What you have to do -
Restate each record below word for word, skipping images.

Source material -
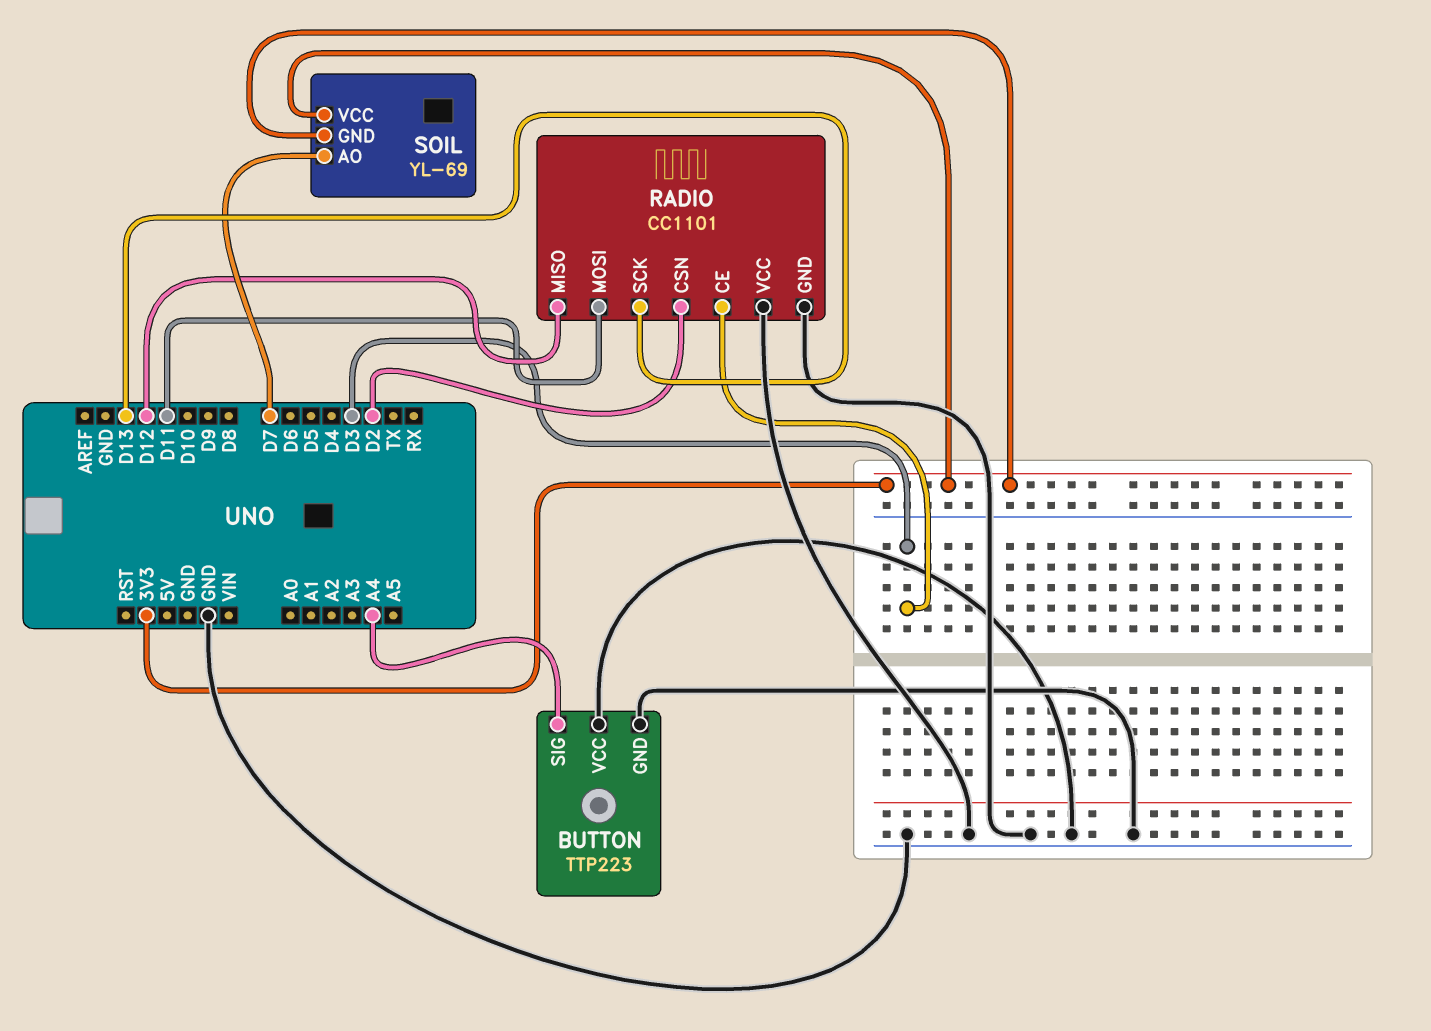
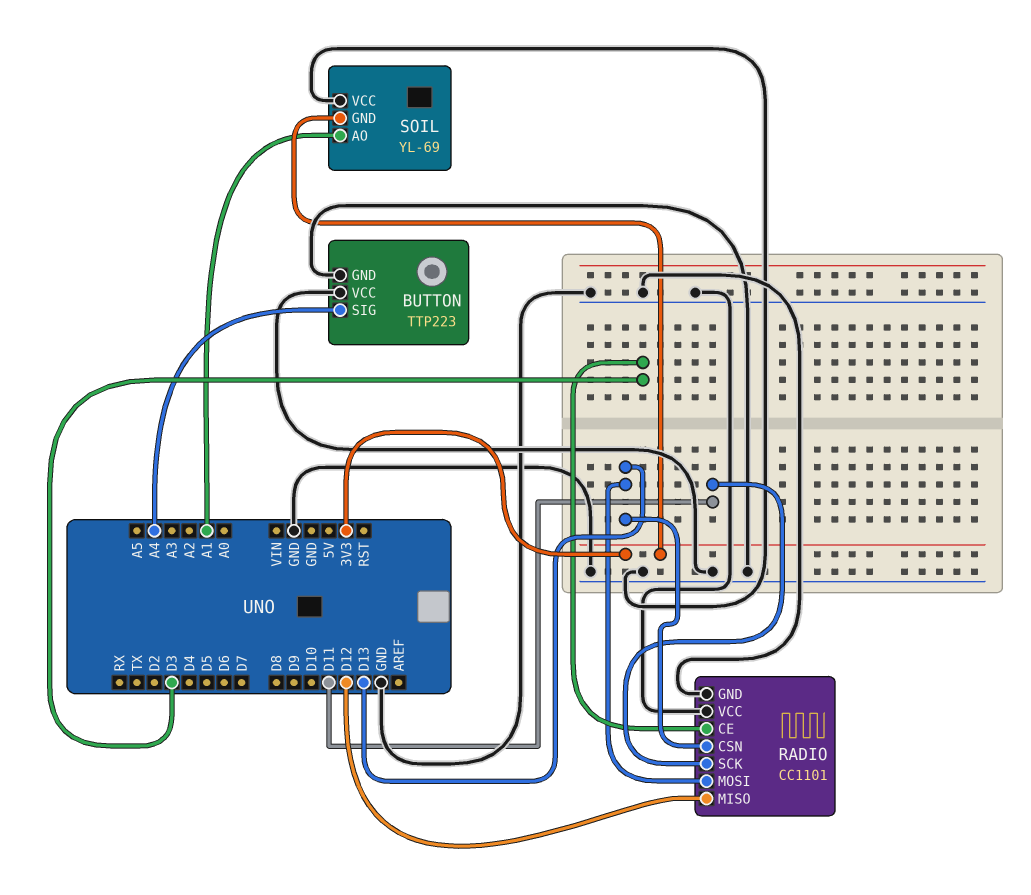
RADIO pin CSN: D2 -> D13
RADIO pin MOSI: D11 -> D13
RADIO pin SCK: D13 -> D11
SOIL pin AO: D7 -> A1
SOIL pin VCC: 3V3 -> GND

Answer for this exercise -
RADIO pin CSN: D2 -> D13
RADIO pin MOSI: D11 -> D13
RADIO pin SCK: D13 -> D11
SOIL pin AO: D7 -> A1
SOIL pin VCC: 3V3 -> GND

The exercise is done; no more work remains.